Gather each line of the records where "flashlight" appears.

(Before-and-after object lists)
============

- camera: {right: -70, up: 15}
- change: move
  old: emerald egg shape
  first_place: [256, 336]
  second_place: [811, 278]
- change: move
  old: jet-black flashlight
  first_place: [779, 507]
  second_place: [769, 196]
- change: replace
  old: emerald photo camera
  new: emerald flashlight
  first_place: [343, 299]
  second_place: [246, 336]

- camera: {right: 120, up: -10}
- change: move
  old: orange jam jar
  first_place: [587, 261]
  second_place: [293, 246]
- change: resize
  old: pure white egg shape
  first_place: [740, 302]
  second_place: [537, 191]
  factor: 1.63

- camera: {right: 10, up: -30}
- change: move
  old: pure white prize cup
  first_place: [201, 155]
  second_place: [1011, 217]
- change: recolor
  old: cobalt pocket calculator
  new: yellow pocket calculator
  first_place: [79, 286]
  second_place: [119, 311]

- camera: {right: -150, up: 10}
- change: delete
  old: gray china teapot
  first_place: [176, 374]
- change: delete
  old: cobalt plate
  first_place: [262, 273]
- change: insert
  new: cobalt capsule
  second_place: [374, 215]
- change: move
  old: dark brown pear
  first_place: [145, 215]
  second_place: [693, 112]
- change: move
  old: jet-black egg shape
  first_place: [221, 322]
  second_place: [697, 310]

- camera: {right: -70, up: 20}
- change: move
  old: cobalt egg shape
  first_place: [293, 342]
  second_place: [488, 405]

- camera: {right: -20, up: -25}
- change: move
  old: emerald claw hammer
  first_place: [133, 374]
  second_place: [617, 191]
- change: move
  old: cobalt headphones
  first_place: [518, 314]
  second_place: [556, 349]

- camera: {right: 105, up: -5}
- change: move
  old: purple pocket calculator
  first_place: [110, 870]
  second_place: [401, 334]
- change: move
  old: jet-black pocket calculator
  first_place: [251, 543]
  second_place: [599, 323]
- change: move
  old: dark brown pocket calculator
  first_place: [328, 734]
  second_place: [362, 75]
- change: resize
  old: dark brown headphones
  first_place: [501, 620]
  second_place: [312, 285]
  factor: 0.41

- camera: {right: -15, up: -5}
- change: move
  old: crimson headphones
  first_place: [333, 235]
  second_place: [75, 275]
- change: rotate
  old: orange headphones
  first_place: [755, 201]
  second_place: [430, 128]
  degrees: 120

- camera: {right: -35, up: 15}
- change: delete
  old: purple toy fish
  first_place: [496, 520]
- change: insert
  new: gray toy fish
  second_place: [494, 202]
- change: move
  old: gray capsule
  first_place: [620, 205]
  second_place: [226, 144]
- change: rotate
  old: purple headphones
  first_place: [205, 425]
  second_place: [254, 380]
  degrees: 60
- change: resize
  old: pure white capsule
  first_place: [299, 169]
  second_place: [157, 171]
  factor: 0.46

============

Problem solution:
  old: jet-black flashlight
  new: emerald flashlight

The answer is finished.